# [What is expected]
Of all the entries below, only the lines from the one with "camera: 15 degrees right, 0 degrees up" up to and including the one with "(601, 311) = (676, 322): orange" are to be duplicated exactly.

# [Records provided]
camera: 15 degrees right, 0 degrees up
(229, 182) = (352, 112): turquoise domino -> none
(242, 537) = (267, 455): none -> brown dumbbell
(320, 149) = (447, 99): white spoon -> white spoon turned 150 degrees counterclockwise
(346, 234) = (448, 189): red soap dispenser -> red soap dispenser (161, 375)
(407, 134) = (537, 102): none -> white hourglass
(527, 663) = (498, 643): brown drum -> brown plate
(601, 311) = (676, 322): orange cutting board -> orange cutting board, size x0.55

...

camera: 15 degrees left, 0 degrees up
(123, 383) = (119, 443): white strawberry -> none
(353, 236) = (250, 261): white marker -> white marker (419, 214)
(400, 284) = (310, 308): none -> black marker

# [Solution]
camera: 15 degrees right, 0 degrees up
(229, 182) = (352, 112): turquoise domino -> none
(242, 537) = (267, 455): none -> brown dumbbell
(320, 149) = (447, 99): white spoon -> white spoon turned 150 degrees counterclockwise
(346, 234) = (448, 189): red soap dispenser -> red soap dispenser (161, 375)
(407, 134) = (537, 102): none -> white hourglass
(527, 663) = (498, 643): brown drum -> brown plate
(601, 311) = (676, 322): orange cutting board -> orange cutting board, size x0.55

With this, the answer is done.